▸ **What the task requires**: Below are entries. Give back exactly the lines from the one containing "camera: 25 degrees left, 10 degrees up" through the one containing "orange phone [807,363,857,395]", inclusive, without the pictures.

BEGIN Records

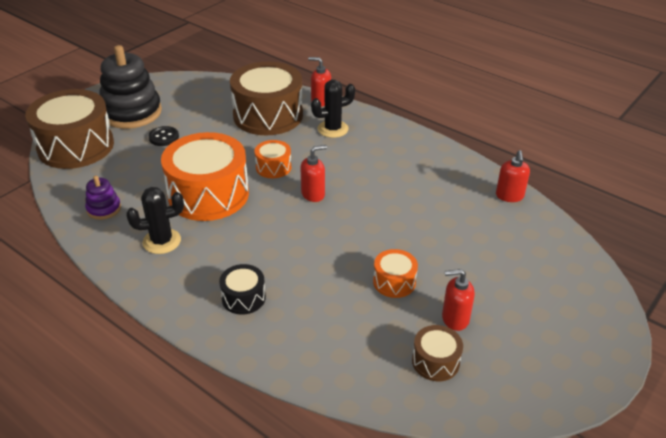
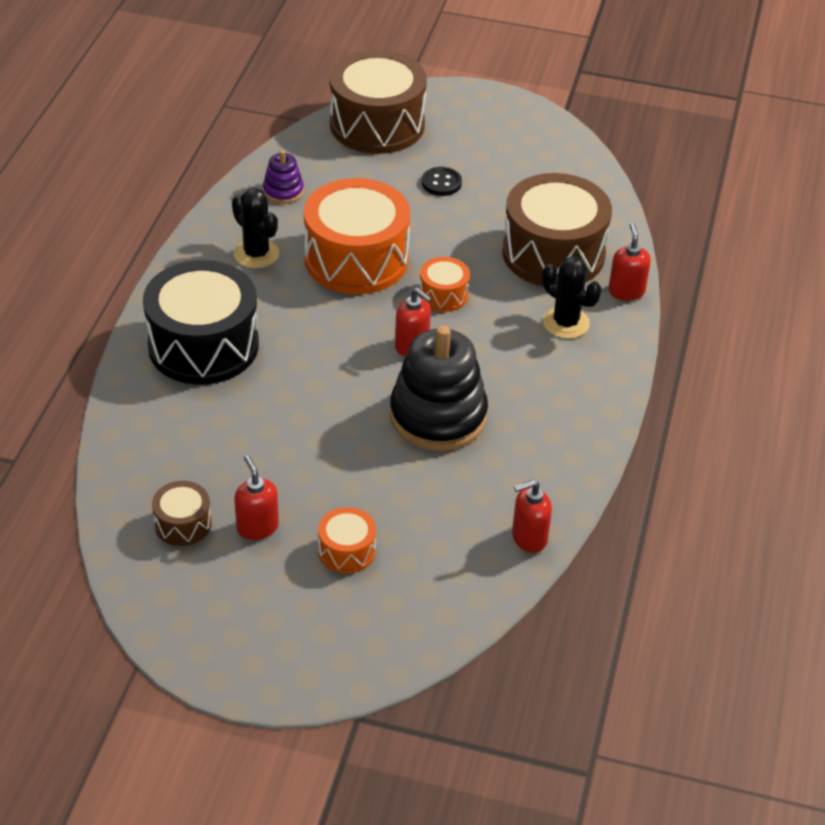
camera: 65 degrees right, 5 degrees up
black stacking toy [99,45,162,129] -> black stacking toy moved to [390,325,488,451]
black drum [219,264,266,315] -> black drum [143,260,259,385], size x2.15
orange drum [373,249,418,298] -> orange drum moved to [318,507,376,574]

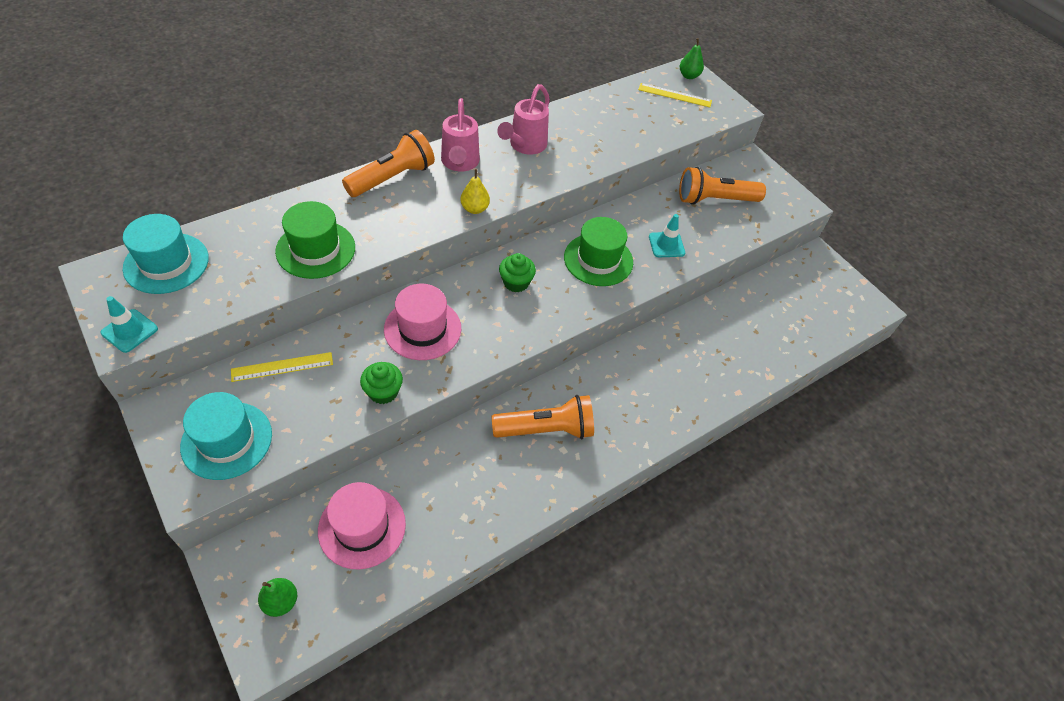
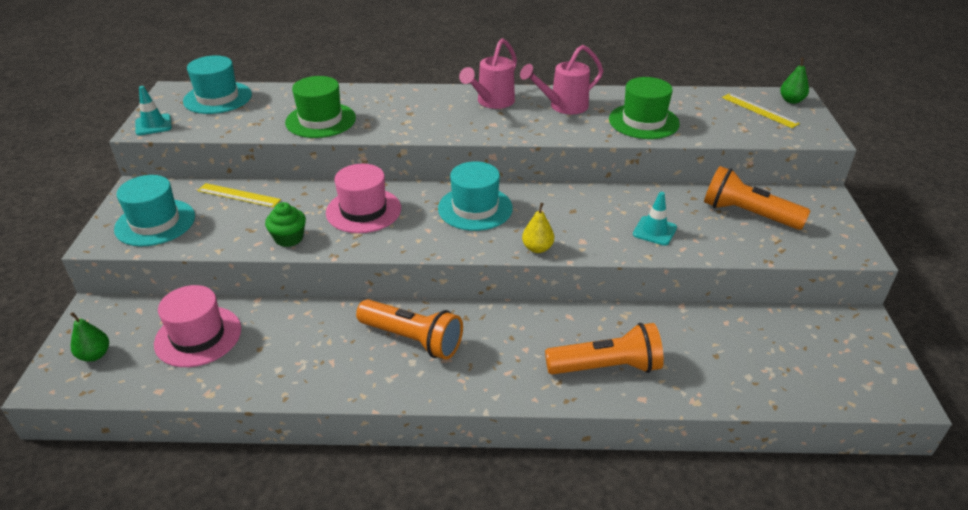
camera: 40 degrees right, 15 degrees down
orange flashlight [342,130,435,197] -> orange flashlight moved to [545,323,664,375]
yellow pear [461,169,490,214] -> yellow pear moved to [522,203,554,253]
green cupcake [499,253,536,292] -> turquoise hat [438,161,513,231]
green hat [564,217,633,286] -> green hat moved to [609,77,680,139]

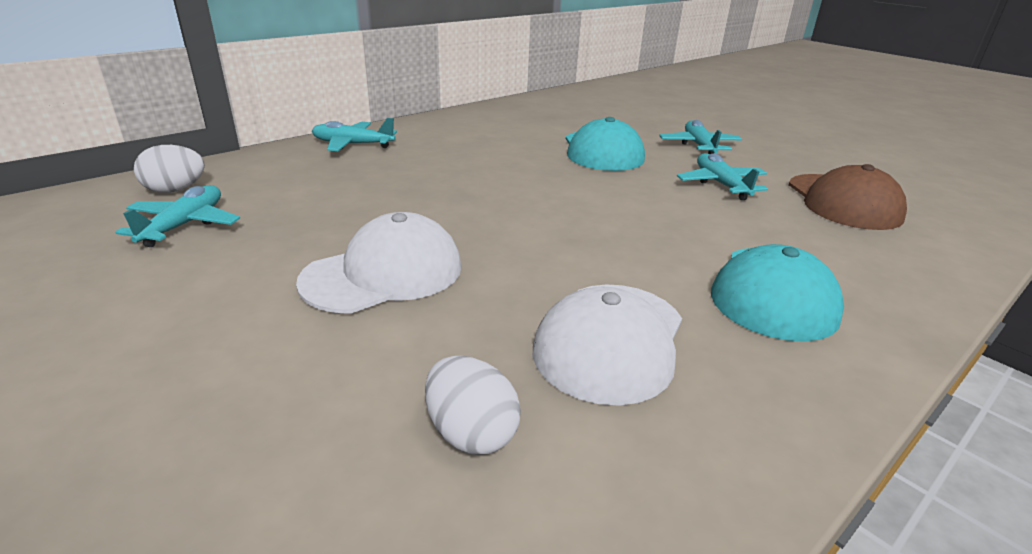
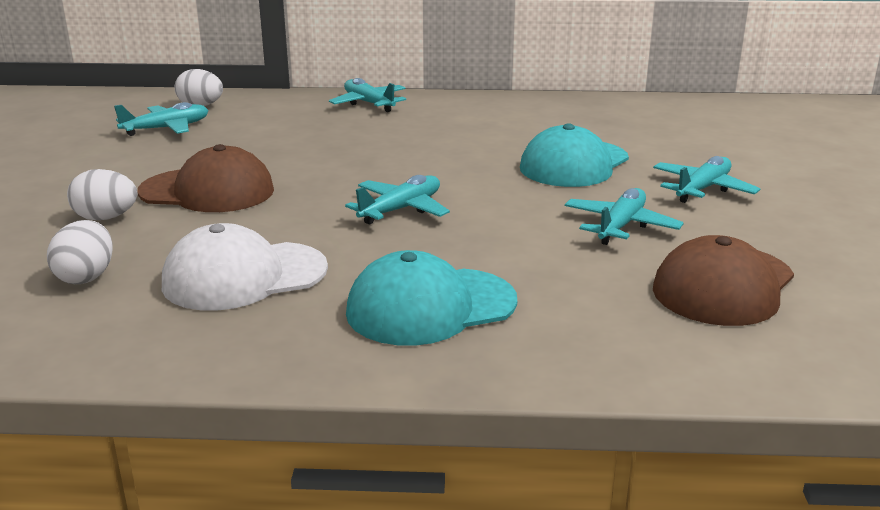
camera: 45 degrees right, 5 degrees down
white cap [296,212,462,313] -> brown cap [138,144,274,212]
none -> white egg [67,169,138,220]
none -> turquoise plane [345,175,450,224]

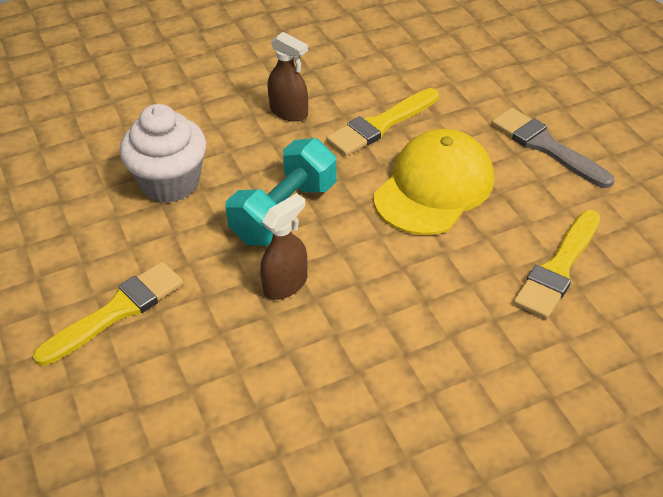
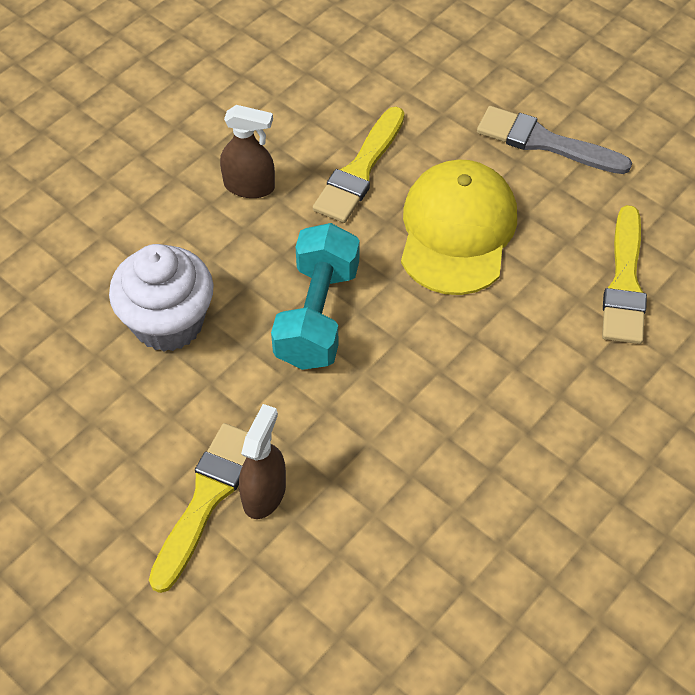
camera: 25 degrees left, 10 degrees up
brown spray bottle [260,193,307,300] -> brown spray bottle moved to [239,404,286,519]

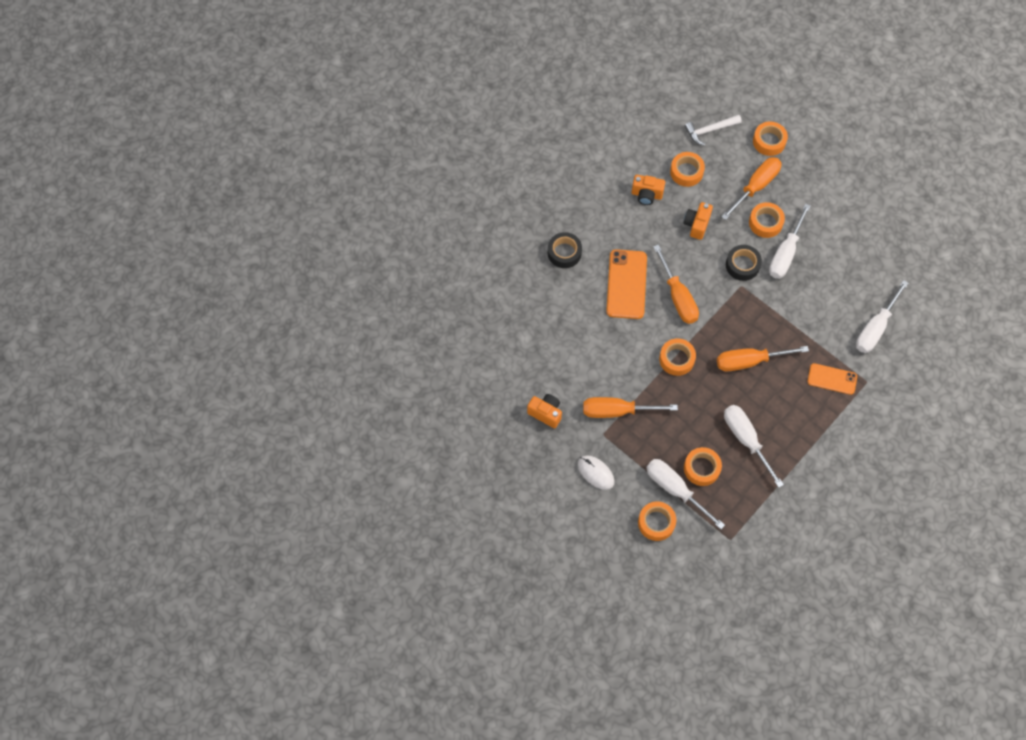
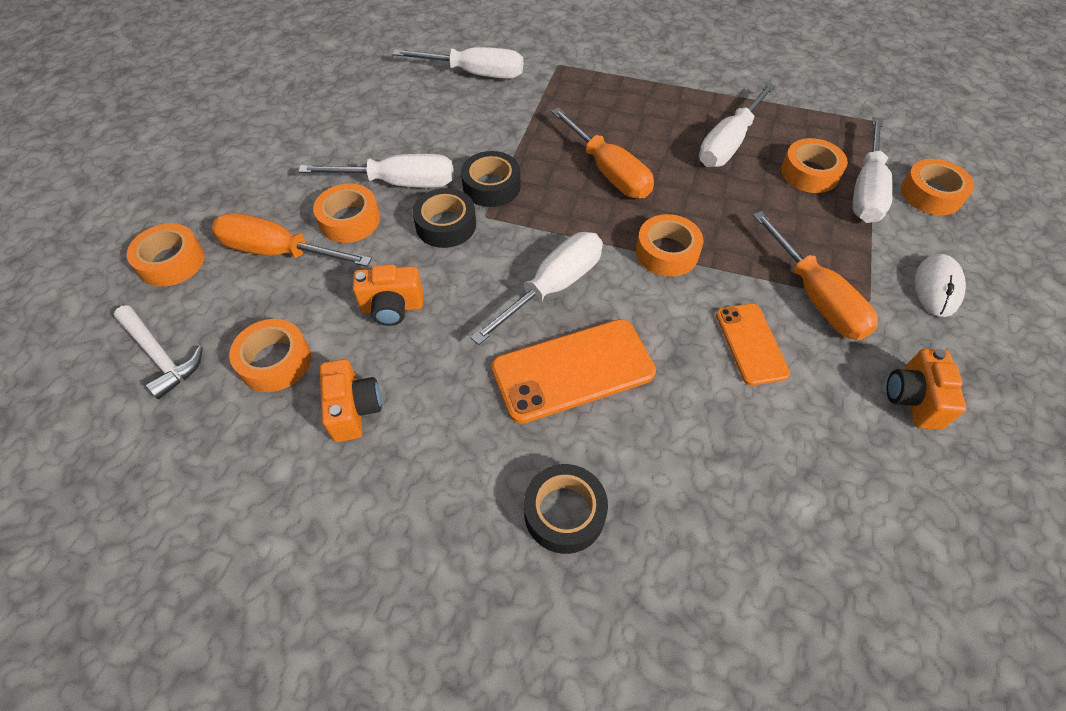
camera: 115 degrees left, 10 degrees down
orange screwdriver [653,244,699,324] -> white screwdriver [470,232,603,345]
orange phone [807,363,857,395] -> orange phone moved to [716,303,790,386]
none -> black tape [461,151,521,207]

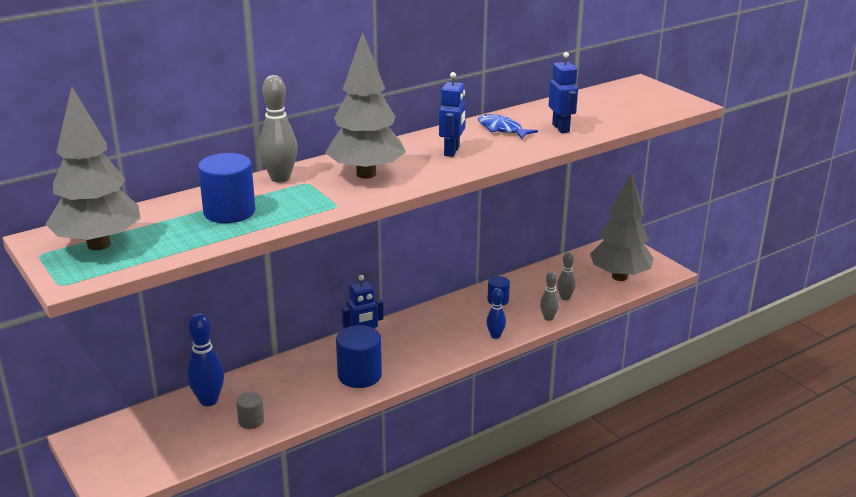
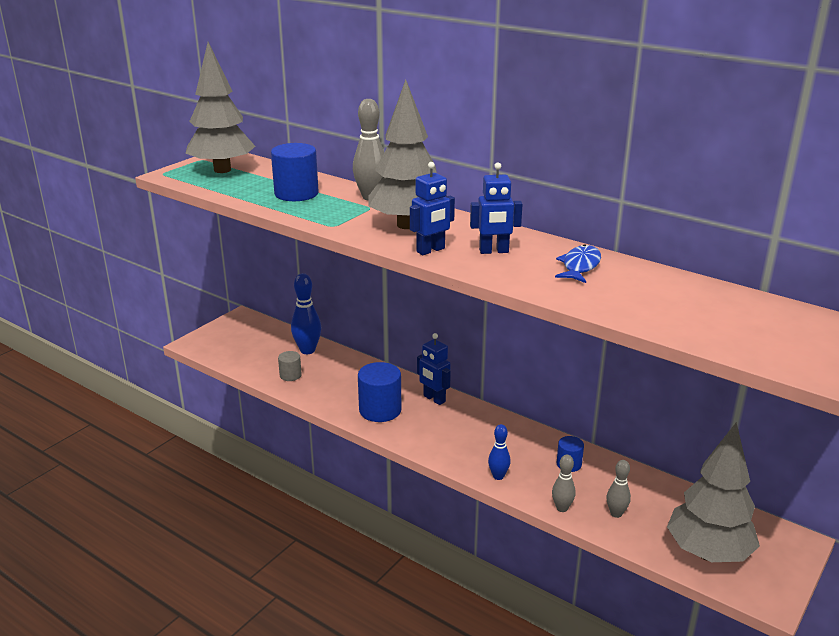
camera: 70 degrees right, 0 degrees up
blue robot [549,52,578,133] -> blue robot moved to [410,162,455,255]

END Records

▸ **The answer**:
camera: 25 degrees left, 10 degrees up
brown spray bottle [260,193,307,300] -> brown spray bottle moved to [239,404,286,519]

camera: 115 degrees left, 10 degrees down
orange screwdriver [653,244,699,324] -> white screwdriver [470,232,603,345]
orange phone [807,363,857,395] -> orange phone moved to [716,303,790,386]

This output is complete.